**DIRECTIONS:** The full text of the records below, minus any pictures, should be given back word for word.

....

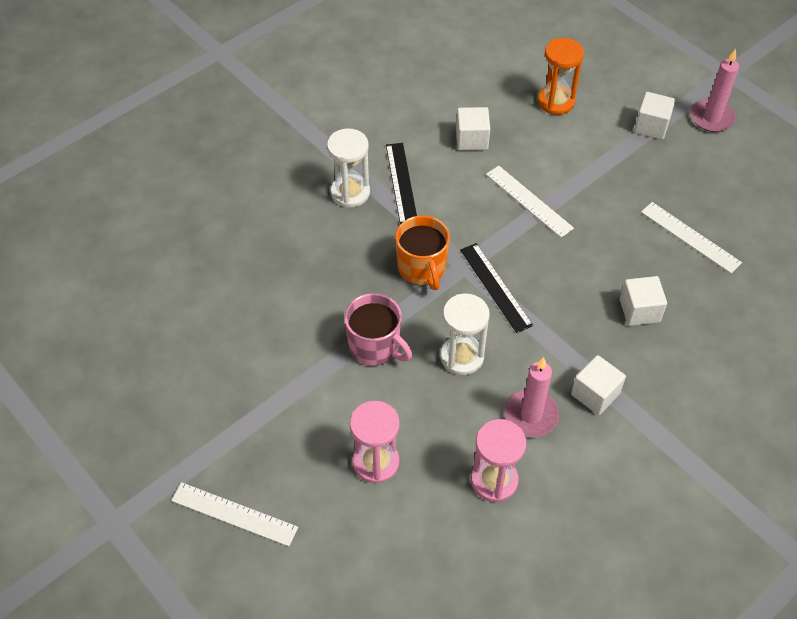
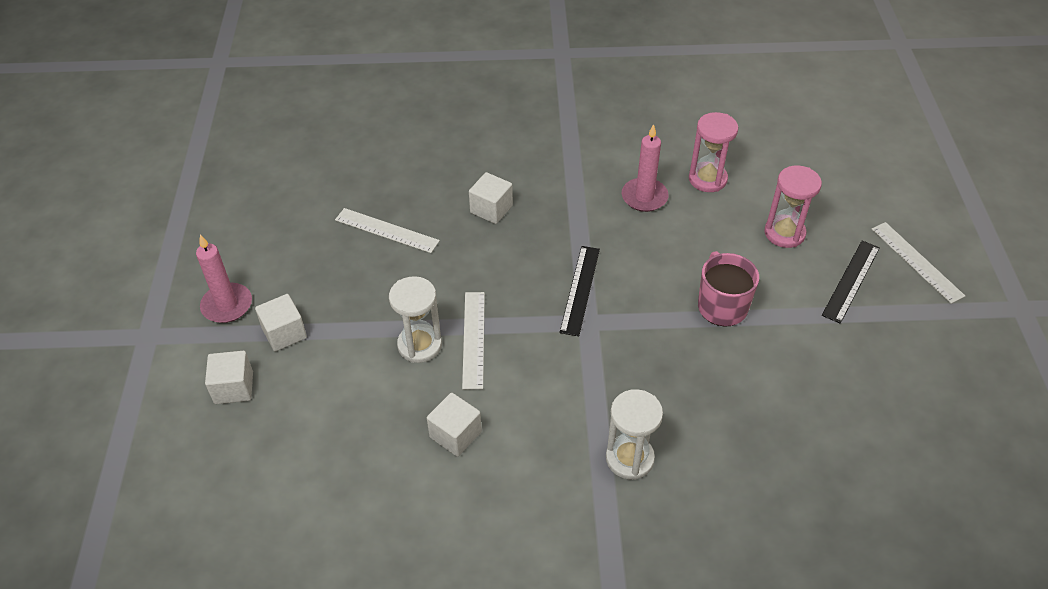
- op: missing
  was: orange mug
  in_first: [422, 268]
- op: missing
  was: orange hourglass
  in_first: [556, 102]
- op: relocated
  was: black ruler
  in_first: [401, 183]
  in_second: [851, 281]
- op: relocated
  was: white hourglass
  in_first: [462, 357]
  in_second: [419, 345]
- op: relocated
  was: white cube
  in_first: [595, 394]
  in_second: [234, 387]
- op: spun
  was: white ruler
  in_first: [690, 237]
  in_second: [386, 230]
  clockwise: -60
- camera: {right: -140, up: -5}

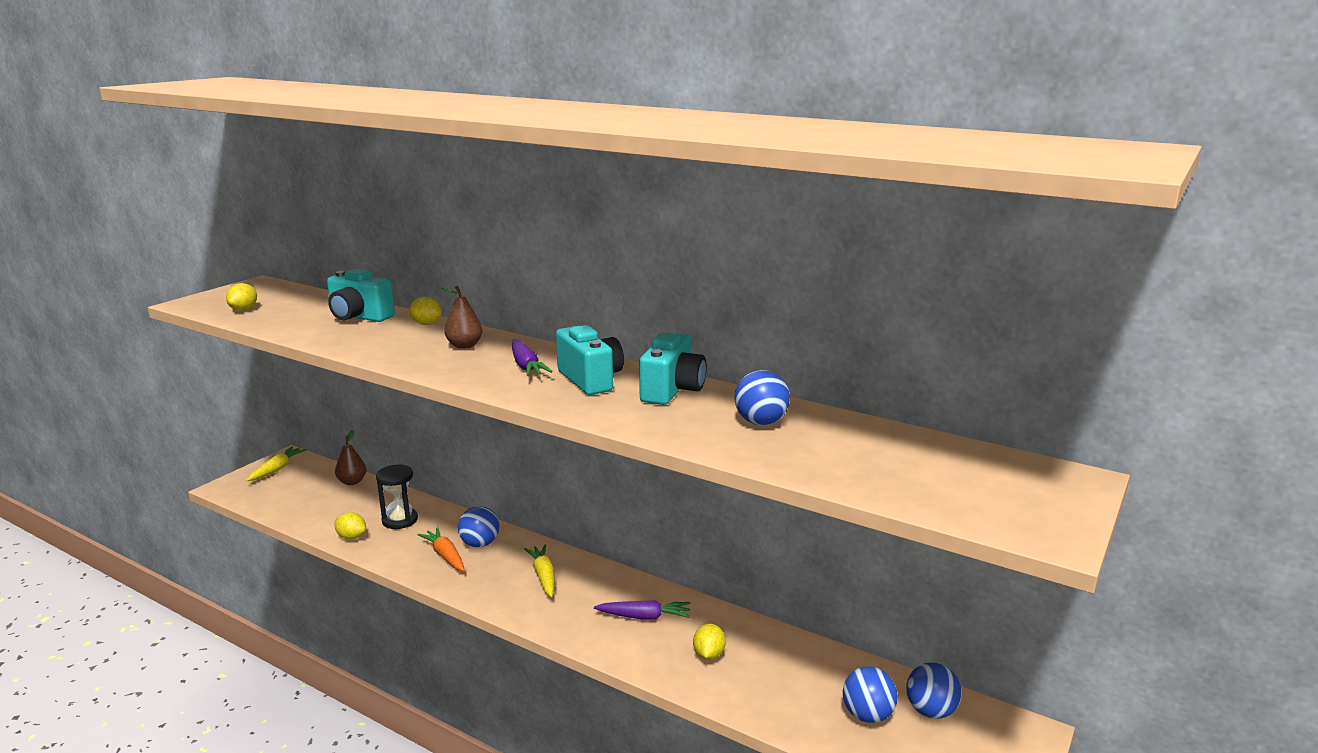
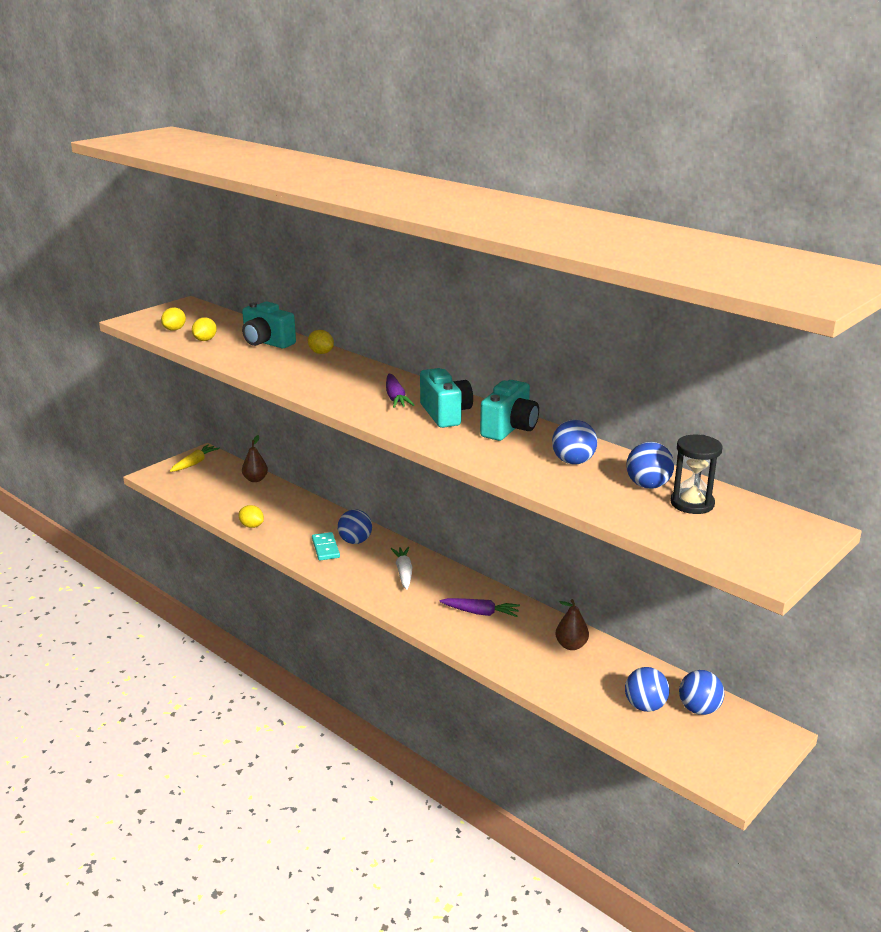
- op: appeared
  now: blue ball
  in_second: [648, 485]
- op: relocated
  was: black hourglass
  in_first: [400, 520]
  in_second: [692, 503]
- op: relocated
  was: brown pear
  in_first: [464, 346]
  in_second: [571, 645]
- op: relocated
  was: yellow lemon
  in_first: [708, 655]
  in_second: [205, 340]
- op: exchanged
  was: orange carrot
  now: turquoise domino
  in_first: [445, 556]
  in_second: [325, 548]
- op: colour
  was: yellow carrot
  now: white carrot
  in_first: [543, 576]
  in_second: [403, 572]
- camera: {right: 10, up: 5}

....

**ANSWER SECTION:**
- op: missing
  was: orange mug
  in_first: [422, 268]
- op: missing
  was: orange hourglass
  in_first: [556, 102]
- op: relocated
  was: black ruler
  in_first: [401, 183]
  in_second: [851, 281]
- op: relocated
  was: white hourglass
  in_first: [462, 357]
  in_second: [419, 345]
- op: relocated
  was: white cube
  in_first: [595, 394]
  in_second: [234, 387]
- op: spun
  was: white ruler
  in_first: [690, 237]
  in_second: [386, 230]
  clockwise: -60
- camera: {right: -140, up: -5}

- op: appeared
  now: blue ball
  in_second: [648, 485]
- op: relocated
  was: black hourglass
  in_first: [400, 520]
  in_second: [692, 503]
- op: relocated
  was: brown pear
  in_first: [464, 346]
  in_second: [571, 645]
- op: relocated
  was: yellow lemon
  in_first: [708, 655]
  in_second: [205, 340]
- op: exchanged
  was: orange carrot
  now: turquoise domino
  in_first: [445, 556]
  in_second: [325, 548]
- op: colour
  was: yellow carrot
  now: white carrot
  in_first: [543, 576]
  in_second: [403, 572]
- camera: {right: 10, up: 5}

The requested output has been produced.